### The input

........

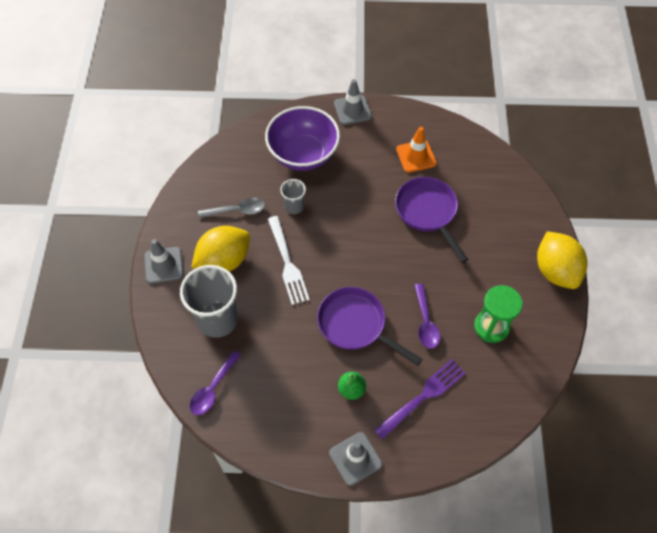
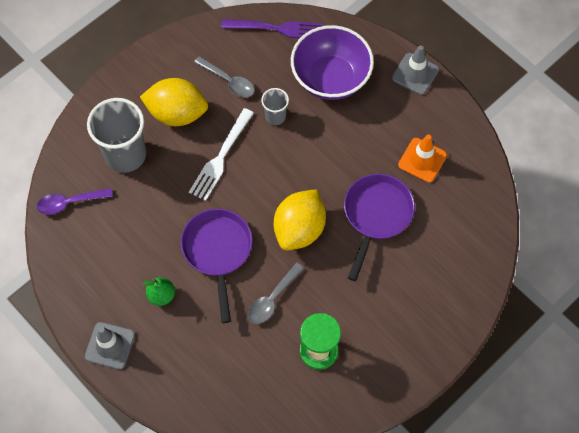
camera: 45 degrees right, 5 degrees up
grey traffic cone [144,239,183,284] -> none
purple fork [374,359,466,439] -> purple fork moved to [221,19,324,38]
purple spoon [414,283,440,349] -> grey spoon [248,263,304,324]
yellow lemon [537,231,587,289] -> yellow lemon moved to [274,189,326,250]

........

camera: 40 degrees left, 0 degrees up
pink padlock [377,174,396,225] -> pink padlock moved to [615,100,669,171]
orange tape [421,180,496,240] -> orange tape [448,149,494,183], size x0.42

........

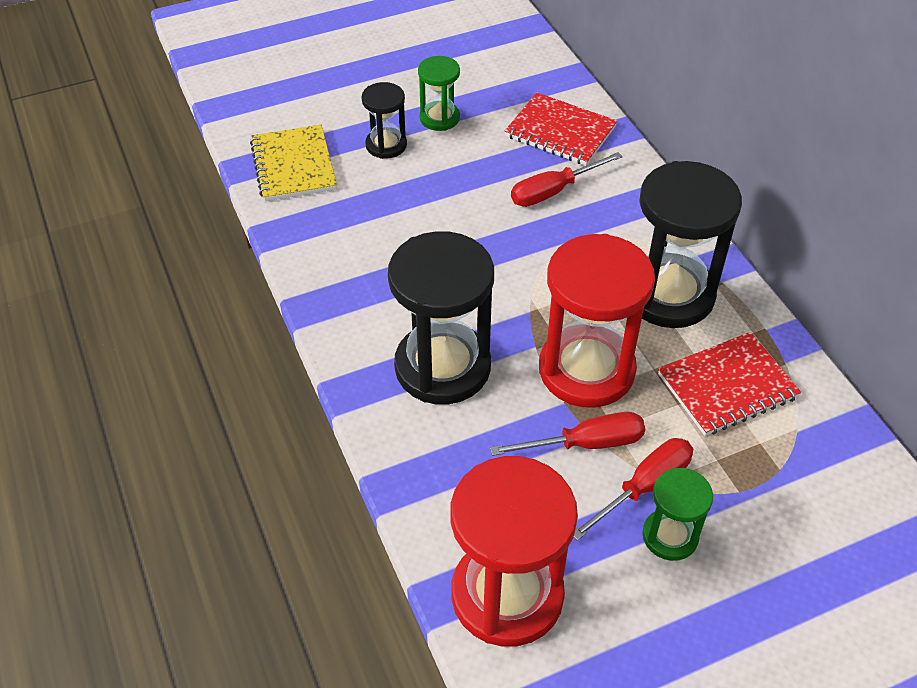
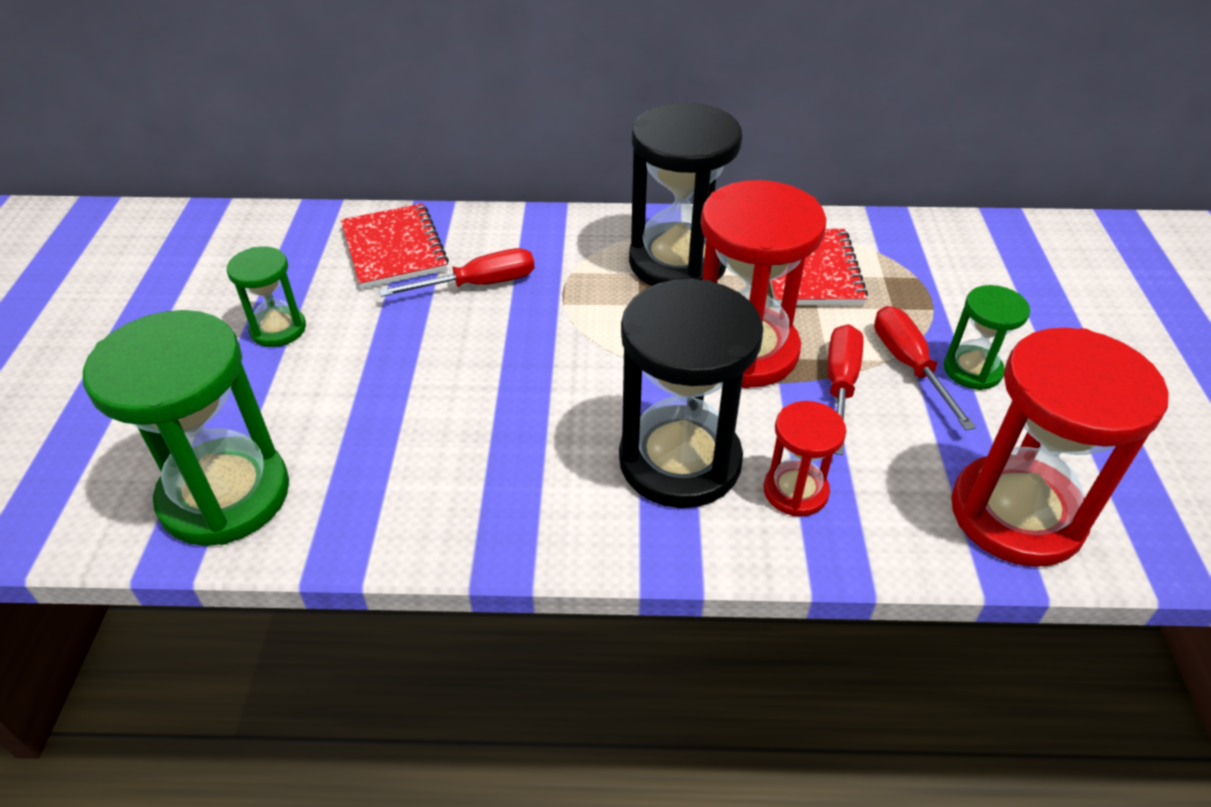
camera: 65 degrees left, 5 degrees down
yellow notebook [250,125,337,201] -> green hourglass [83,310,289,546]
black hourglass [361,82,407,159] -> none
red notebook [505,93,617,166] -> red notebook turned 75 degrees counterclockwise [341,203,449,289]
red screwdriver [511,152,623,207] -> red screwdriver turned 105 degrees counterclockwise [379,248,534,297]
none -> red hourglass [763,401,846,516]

........

From the data above, return every line from the line that has "purple fork [374,359,466,439]" up to and including the line that has "yellow lemon [537,231,587,289]", exactly.

purple fork [374,359,466,439] -> purple fork moved to [221,19,324,38]
purple spoon [414,283,440,349] -> grey spoon [248,263,304,324]
yellow lemon [537,231,587,289] -> yellow lemon moved to [274,189,326,250]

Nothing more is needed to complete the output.